## WORK INSTRUCTION
Reproduce the entries below exactly, but only from the line containing "SERVO1 pin PWM: RX -> D4" to the line containing "PIXELS3 pin DIN: SCK -> SCL", inclusive.

## EXTRACTED INFORMATION
- - - - -
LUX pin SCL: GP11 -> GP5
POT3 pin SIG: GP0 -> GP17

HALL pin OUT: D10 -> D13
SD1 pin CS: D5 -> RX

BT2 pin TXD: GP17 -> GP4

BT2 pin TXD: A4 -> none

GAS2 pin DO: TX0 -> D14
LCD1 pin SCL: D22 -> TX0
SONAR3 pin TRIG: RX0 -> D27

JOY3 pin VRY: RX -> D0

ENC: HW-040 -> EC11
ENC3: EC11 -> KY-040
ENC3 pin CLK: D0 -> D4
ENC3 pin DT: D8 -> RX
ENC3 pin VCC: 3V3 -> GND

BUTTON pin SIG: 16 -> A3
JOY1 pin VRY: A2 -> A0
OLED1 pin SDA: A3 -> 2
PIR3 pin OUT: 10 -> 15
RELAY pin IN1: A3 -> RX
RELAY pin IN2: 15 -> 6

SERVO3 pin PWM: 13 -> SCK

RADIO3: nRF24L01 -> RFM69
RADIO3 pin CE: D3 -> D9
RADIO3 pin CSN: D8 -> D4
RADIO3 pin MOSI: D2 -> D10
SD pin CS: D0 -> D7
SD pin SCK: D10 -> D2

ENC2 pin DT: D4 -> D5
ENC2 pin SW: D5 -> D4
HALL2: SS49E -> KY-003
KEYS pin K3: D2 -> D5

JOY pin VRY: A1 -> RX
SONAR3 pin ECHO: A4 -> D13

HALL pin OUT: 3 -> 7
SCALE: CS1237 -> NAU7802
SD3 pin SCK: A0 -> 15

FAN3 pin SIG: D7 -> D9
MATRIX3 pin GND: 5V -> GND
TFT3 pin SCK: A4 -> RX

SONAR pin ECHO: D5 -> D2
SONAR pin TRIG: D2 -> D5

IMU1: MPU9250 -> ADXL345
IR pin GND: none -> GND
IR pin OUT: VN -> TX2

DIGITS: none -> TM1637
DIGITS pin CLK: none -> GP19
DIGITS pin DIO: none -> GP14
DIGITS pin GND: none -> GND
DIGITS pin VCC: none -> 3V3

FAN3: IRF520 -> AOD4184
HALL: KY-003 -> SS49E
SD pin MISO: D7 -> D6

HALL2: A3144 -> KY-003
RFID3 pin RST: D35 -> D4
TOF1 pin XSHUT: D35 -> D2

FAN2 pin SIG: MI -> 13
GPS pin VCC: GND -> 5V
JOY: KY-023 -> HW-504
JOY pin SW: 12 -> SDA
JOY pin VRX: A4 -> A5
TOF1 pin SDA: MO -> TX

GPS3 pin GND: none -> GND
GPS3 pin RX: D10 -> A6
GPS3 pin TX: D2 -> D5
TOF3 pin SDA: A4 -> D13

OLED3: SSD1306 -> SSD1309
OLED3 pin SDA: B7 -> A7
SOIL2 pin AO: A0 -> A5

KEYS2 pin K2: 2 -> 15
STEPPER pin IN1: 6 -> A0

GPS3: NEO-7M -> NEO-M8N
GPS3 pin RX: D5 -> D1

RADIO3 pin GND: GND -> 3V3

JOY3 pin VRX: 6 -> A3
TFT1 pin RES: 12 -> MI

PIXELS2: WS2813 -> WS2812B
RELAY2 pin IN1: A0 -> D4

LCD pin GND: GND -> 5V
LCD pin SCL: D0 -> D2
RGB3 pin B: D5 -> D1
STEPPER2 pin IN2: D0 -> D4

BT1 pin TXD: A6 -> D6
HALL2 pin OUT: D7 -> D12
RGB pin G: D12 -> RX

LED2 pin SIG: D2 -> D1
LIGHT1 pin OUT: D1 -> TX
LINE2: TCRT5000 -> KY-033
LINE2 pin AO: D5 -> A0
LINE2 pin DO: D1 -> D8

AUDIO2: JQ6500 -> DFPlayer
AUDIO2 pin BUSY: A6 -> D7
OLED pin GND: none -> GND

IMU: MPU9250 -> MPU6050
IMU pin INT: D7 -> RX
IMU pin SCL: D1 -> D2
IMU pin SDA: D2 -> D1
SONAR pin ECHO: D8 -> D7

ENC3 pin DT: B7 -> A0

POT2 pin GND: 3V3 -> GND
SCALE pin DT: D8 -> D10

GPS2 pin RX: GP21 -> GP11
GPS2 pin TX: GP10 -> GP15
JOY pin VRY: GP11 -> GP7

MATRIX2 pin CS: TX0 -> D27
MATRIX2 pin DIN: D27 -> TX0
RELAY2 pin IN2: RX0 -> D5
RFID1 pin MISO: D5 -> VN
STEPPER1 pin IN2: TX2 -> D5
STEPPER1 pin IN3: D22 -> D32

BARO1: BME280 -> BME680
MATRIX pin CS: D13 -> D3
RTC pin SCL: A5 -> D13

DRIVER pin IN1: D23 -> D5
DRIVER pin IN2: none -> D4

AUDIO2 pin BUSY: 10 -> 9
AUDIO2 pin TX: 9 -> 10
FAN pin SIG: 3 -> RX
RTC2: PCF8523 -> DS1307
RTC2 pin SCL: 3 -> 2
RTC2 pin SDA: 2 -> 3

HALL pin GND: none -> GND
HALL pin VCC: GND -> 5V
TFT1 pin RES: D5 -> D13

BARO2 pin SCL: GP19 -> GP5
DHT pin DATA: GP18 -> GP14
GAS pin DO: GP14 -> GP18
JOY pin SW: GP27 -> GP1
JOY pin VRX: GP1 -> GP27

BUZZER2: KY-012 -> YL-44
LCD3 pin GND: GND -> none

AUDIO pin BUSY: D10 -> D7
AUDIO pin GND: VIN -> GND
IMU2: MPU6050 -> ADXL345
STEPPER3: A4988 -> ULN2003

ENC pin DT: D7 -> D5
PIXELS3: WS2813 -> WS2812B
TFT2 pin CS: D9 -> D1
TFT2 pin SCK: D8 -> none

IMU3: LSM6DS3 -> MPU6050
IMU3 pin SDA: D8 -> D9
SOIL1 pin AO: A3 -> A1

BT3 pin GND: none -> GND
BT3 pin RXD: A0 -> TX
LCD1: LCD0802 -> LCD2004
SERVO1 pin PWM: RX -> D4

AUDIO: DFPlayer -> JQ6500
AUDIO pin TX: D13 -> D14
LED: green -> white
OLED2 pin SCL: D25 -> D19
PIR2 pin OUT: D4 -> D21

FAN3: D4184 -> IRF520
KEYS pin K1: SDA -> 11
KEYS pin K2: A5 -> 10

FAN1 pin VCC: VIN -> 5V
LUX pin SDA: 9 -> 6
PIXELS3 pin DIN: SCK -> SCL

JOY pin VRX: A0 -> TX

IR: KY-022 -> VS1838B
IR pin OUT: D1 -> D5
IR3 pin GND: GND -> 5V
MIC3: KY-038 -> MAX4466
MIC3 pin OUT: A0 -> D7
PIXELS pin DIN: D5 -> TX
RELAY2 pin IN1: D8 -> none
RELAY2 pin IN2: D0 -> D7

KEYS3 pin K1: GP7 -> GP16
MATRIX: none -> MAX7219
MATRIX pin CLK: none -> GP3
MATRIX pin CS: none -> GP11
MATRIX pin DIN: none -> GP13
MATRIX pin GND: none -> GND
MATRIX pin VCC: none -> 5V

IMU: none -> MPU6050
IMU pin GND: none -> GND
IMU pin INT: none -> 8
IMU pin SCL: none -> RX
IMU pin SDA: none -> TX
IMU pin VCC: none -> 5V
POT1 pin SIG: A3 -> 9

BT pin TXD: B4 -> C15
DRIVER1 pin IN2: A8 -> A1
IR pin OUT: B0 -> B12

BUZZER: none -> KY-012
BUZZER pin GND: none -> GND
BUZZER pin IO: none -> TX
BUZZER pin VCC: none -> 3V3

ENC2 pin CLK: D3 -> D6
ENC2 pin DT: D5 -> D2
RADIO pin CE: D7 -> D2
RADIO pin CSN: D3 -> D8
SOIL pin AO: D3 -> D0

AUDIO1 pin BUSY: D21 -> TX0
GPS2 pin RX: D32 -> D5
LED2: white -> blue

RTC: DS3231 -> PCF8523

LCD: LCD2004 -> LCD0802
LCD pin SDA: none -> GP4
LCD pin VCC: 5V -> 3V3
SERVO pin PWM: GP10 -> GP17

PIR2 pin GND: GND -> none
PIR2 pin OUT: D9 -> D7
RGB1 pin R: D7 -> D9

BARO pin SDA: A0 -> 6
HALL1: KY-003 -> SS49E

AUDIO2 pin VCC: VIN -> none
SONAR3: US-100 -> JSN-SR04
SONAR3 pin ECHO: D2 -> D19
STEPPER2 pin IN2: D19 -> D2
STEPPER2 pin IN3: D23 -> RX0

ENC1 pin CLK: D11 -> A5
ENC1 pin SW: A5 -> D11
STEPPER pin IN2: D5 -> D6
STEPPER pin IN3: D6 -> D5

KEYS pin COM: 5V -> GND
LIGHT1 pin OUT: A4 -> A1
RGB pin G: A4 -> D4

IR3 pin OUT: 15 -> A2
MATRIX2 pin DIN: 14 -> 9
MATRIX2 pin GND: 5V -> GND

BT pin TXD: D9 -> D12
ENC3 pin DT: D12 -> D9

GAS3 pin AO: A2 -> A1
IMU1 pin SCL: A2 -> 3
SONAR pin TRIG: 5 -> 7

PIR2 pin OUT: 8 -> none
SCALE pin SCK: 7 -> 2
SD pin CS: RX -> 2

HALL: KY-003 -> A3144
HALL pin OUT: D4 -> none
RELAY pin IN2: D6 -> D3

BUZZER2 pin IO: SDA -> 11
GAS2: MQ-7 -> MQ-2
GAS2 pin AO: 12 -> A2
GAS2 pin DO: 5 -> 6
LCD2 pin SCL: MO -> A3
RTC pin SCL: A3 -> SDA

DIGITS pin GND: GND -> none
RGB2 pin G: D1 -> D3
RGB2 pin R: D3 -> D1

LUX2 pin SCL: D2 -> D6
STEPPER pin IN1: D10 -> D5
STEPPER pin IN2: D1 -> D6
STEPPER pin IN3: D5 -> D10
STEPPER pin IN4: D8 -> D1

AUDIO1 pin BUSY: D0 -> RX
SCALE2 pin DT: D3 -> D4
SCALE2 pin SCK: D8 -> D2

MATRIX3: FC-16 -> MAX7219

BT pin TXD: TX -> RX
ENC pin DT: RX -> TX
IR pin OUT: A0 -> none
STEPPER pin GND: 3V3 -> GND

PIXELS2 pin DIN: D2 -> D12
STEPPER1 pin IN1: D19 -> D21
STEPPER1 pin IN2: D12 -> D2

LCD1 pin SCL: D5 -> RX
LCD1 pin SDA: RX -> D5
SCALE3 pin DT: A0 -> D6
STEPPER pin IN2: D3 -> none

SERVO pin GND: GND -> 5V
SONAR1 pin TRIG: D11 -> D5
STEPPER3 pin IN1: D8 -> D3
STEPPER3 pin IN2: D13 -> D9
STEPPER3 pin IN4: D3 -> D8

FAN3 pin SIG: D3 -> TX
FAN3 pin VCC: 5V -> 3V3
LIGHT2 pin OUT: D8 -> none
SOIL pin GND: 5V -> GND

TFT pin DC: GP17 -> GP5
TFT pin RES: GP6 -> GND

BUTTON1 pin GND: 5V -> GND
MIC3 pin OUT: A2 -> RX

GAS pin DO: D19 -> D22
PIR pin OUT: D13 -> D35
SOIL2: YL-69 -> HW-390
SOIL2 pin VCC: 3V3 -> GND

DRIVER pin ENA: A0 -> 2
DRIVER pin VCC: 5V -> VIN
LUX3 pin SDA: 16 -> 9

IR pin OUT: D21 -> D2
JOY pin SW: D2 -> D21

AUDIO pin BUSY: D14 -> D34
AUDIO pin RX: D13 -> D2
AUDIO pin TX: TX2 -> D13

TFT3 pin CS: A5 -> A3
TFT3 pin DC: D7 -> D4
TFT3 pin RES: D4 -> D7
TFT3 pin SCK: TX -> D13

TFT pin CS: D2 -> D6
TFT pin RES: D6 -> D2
- - - - -
## EXPECTED ANSWER
SERVO1 pin PWM: RX -> D4

AUDIO: DFPlayer -> JQ6500
AUDIO pin TX: D13 -> D14
LED: green -> white
OLED2 pin SCL: D25 -> D19
PIR2 pin OUT: D4 -> D21

FAN3: D4184 -> IRF520
KEYS pin K1: SDA -> 11
KEYS pin K2: A5 -> 10

FAN1 pin VCC: VIN -> 5V
LUX pin SDA: 9 -> 6
PIXELS3 pin DIN: SCK -> SCL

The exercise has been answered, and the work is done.